(Exercise description) Begin with the line holding "white brick E7", then print every line after it through the end of the data, exactly and with nothing added.

── Information shown ──

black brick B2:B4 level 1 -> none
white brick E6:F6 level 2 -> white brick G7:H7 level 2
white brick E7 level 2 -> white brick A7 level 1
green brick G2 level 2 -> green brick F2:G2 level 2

───

(Response area)
white brick E7 level 2 -> white brick A7 level 1
green brick G2 level 2 -> green brick F2:G2 level 2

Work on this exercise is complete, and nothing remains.